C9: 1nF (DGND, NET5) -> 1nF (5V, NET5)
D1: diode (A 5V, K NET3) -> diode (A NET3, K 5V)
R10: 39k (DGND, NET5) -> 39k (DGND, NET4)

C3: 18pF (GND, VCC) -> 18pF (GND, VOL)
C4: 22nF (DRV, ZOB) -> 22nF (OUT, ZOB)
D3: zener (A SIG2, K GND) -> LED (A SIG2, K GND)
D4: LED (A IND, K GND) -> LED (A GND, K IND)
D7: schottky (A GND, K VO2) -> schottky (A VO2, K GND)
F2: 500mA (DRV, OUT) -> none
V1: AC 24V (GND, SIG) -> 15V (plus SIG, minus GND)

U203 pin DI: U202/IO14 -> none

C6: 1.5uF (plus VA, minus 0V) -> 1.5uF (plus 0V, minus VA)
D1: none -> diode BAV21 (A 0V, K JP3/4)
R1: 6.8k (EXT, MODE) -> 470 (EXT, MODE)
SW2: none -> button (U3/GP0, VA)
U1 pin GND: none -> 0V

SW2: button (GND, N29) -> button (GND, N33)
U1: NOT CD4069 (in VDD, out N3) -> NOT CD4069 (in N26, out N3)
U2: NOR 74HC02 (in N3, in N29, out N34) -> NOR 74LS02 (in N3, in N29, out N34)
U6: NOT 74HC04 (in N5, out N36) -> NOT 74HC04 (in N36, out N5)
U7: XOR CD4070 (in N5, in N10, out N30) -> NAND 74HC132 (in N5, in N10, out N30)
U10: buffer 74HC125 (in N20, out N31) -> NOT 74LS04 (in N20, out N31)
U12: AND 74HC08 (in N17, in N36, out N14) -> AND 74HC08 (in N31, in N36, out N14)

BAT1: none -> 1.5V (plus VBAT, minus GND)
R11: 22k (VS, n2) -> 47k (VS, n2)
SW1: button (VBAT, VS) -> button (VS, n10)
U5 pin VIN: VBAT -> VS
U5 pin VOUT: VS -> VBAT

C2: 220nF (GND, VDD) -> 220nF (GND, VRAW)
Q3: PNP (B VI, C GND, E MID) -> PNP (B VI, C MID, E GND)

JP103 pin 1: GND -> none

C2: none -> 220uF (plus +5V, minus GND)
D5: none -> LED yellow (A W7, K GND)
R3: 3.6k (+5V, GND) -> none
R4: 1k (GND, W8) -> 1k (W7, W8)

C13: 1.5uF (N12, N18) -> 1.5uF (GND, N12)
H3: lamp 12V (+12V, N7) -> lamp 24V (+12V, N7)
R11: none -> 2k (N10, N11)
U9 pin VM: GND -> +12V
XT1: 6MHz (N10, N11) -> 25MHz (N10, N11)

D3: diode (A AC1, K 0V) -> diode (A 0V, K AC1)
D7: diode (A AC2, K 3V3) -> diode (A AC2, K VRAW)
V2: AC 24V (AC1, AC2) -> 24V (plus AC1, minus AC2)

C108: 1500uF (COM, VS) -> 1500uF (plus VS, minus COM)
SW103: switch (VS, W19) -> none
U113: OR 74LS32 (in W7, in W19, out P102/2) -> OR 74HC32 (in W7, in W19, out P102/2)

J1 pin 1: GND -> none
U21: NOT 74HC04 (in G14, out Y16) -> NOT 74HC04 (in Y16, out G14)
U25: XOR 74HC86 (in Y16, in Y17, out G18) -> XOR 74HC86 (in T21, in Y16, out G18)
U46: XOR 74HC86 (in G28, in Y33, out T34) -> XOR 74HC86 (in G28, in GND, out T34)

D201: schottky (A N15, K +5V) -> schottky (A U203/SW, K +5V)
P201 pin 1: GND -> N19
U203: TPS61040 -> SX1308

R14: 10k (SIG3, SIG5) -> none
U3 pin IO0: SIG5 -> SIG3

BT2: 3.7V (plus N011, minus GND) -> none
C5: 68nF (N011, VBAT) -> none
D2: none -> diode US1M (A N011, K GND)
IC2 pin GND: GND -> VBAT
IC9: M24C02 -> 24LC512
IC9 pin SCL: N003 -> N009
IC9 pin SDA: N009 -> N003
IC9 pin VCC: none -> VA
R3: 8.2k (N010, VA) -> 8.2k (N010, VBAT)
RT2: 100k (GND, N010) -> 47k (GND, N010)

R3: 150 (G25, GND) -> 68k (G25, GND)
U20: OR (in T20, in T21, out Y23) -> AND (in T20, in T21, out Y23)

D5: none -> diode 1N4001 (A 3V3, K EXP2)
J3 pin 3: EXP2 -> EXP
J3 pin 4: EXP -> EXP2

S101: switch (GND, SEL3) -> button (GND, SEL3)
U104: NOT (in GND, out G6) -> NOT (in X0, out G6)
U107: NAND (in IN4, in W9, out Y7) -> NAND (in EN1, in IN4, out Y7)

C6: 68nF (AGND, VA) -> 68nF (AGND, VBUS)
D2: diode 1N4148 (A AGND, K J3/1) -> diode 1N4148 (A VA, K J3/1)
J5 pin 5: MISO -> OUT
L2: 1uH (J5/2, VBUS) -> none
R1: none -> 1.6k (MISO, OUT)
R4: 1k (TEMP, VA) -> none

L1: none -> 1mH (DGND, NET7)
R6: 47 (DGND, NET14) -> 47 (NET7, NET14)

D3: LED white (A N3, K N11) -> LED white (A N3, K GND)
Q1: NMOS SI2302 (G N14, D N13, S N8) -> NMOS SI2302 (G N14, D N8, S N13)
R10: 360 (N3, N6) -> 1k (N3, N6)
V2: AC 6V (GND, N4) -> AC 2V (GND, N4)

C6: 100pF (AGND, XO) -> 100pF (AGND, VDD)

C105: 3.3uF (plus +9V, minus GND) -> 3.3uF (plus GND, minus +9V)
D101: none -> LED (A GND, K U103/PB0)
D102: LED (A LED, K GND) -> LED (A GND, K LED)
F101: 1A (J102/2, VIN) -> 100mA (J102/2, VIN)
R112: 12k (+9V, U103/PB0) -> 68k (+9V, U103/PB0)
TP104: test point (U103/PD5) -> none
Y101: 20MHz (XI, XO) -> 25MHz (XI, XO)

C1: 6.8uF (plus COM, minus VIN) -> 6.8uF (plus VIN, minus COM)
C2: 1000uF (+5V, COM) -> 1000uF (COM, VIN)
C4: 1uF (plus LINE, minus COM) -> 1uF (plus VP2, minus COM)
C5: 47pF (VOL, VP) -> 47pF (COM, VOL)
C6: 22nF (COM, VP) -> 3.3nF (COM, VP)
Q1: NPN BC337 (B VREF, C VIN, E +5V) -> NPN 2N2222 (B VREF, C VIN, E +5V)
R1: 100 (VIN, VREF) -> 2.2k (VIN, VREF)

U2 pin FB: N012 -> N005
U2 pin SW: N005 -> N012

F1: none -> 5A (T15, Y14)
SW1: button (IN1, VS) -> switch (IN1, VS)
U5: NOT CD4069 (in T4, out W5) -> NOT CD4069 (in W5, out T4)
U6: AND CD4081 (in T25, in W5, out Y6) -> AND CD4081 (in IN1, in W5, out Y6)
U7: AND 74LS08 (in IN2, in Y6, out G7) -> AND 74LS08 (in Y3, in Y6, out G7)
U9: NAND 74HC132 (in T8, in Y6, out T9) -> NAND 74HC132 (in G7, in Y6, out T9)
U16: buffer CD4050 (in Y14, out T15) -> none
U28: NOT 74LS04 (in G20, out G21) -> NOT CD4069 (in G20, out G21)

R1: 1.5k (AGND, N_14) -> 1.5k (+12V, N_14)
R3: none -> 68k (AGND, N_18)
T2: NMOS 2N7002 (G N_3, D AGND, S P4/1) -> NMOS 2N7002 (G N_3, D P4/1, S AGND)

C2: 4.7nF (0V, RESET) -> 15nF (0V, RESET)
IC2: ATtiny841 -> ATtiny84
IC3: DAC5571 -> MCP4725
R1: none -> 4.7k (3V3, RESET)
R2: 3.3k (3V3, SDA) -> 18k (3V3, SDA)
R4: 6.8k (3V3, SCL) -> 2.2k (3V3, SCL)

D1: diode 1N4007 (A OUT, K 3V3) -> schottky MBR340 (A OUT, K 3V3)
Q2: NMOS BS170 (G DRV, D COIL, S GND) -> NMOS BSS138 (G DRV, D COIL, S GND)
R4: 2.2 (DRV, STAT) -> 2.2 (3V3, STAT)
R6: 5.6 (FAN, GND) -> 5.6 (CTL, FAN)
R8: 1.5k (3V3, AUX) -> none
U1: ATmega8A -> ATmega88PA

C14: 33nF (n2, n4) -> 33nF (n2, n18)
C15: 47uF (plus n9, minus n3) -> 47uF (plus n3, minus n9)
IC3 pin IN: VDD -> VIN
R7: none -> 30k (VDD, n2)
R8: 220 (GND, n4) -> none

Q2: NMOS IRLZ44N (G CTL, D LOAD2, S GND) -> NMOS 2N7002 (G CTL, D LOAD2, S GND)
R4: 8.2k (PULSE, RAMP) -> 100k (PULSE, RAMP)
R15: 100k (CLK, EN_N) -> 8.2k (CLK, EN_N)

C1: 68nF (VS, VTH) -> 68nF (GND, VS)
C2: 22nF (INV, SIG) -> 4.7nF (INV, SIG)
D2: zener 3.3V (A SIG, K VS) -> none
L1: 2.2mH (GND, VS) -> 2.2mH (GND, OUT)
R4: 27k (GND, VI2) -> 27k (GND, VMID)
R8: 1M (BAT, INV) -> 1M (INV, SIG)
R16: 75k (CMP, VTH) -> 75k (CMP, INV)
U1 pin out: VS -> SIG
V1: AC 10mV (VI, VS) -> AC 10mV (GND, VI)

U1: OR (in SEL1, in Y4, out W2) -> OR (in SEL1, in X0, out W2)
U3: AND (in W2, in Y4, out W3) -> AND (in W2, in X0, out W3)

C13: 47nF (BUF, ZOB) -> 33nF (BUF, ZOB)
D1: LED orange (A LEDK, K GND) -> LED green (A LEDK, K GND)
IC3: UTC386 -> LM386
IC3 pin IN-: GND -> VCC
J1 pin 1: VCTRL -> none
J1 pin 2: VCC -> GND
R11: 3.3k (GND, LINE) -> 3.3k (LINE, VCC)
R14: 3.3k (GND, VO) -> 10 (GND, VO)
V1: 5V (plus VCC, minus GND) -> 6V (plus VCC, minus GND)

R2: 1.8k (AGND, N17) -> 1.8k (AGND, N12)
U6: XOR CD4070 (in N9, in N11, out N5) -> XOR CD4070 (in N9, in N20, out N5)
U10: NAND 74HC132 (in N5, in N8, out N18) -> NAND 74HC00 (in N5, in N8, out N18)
_ _ _
# Task statement:
Could you report how many lines of the listing contain the word "VBAT"? Only the number is needed.

# Problem solution:
7